■ What you need to do ■
Would you output the listing exactly, with every image omitted?

■ Dataset extract ■
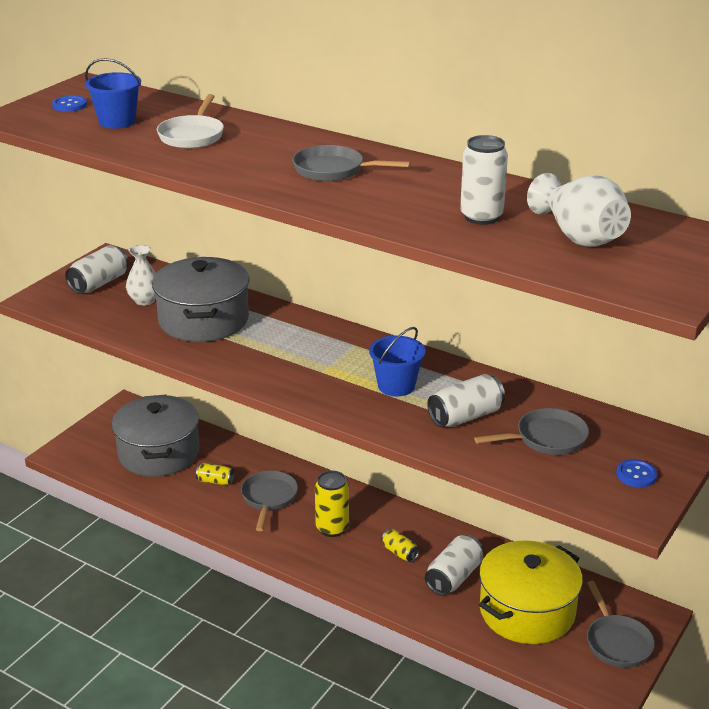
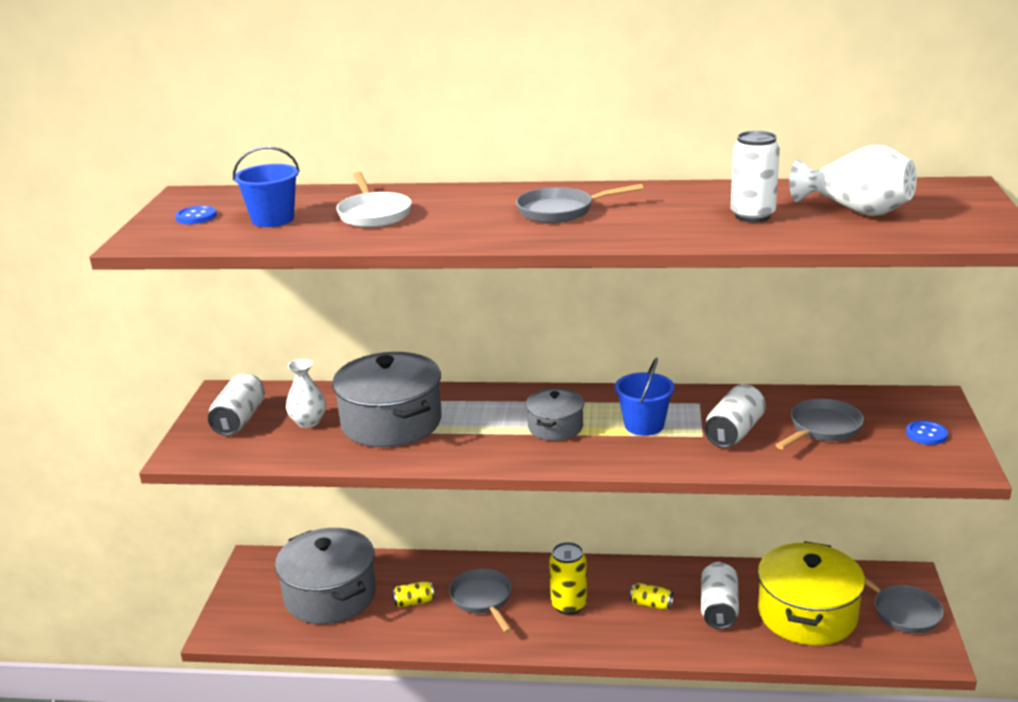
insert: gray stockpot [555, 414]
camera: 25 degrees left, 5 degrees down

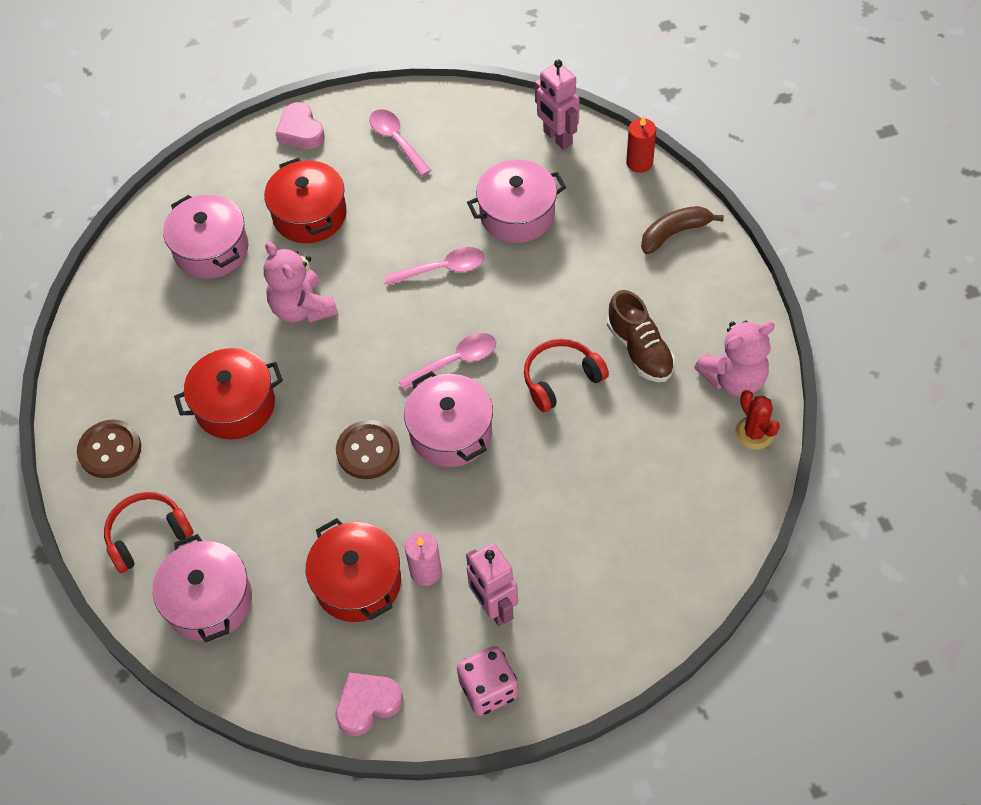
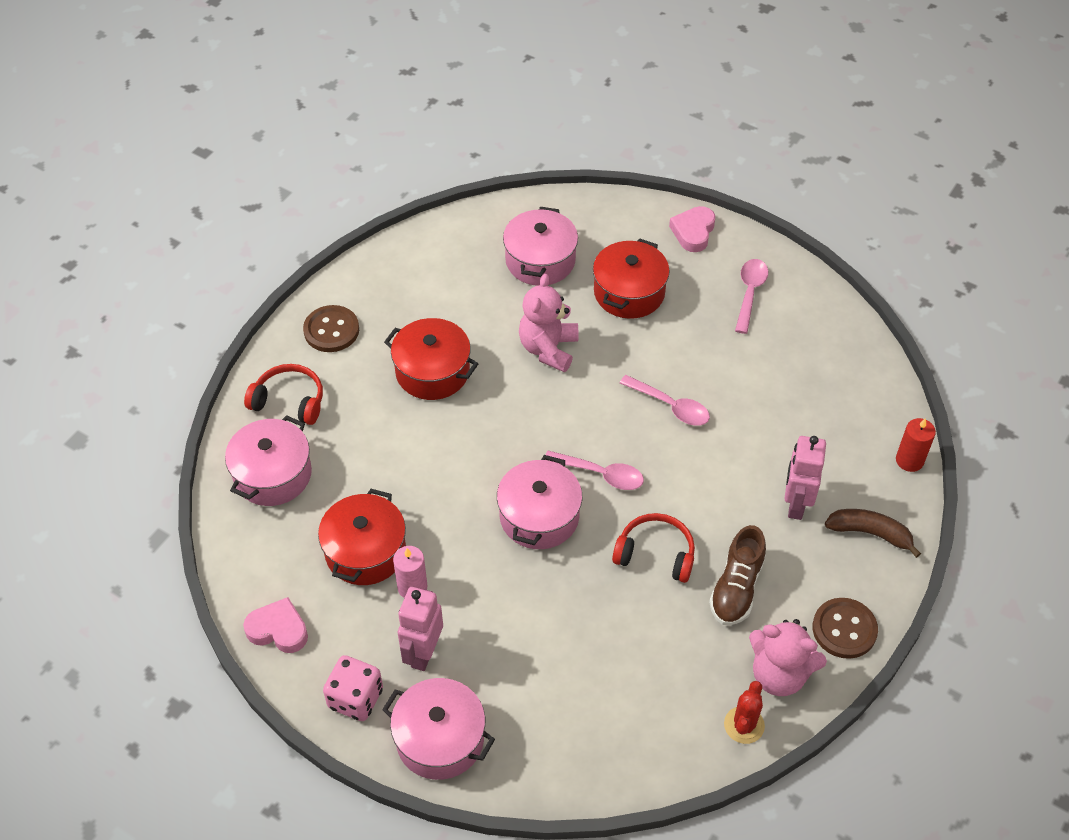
move: pink stockpot [516, 201] to [438, 729]; pink robot [557, 105] to [805, 478]; russet button [368, 449] to [845, 628]
camera: 45 degrees right, 5 degrees down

■ Written reply ■
insert: gray stockpot [555, 414]
camera: 25 degrees left, 5 degrees down

move: pink stockpot [516, 201] to [438, 729]; pink robot [557, 105] to [805, 478]; russet button [368, 449] to [845, 628]
camera: 45 degrees right, 5 degrees down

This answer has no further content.